* ABOUT THIS EXERCISE
Compute how many lines in the entries below include the string "green". Only the number is wanted.

Scene comparison data:
------------------------------

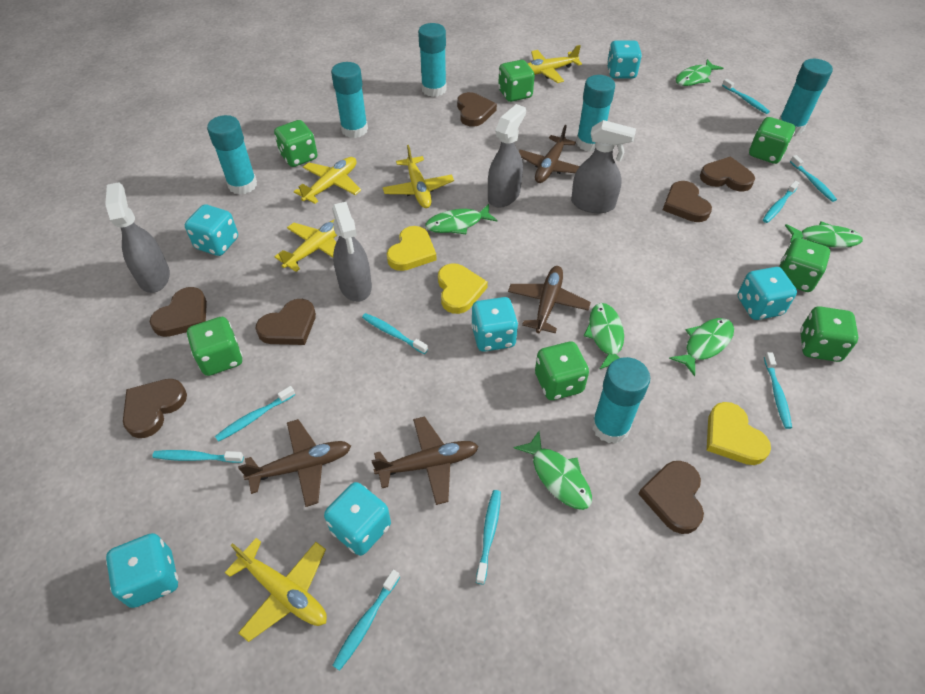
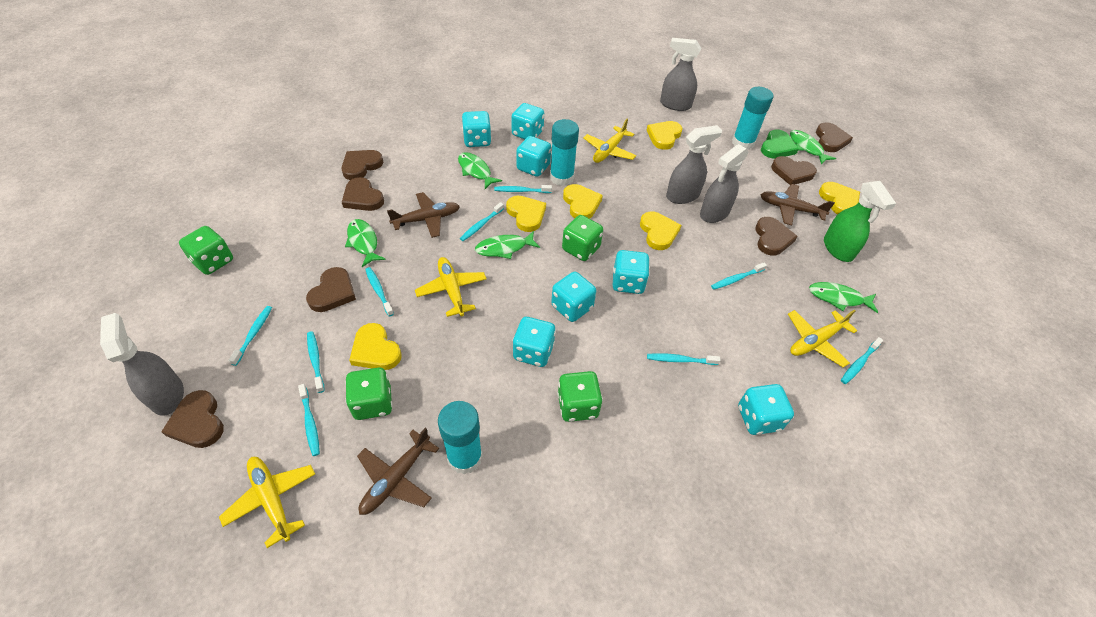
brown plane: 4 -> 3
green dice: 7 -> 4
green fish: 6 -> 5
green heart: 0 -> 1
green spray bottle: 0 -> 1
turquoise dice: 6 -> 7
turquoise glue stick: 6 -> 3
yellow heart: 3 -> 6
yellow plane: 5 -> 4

------------------------------

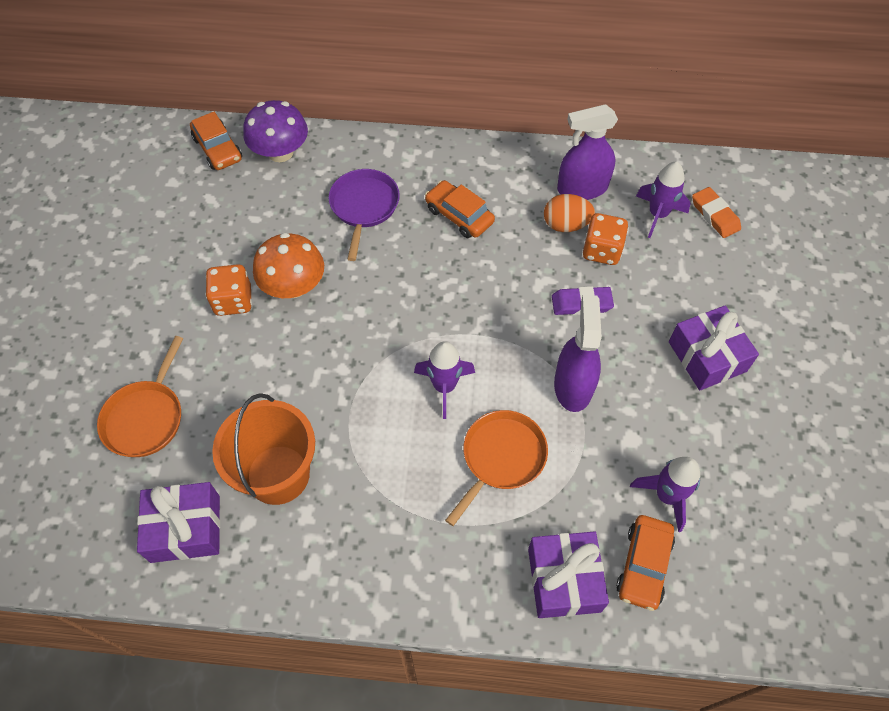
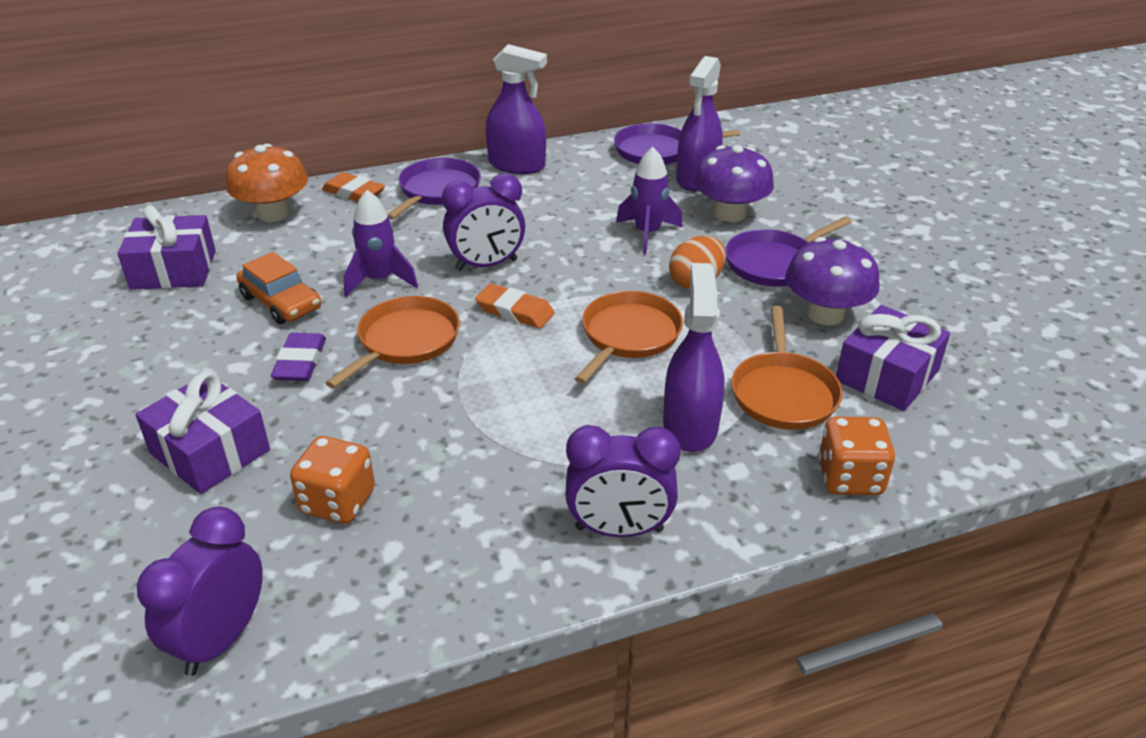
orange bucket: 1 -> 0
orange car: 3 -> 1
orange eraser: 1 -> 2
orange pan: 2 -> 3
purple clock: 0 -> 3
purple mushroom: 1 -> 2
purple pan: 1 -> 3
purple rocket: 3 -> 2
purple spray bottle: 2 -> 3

------------------------------

* RESULT
4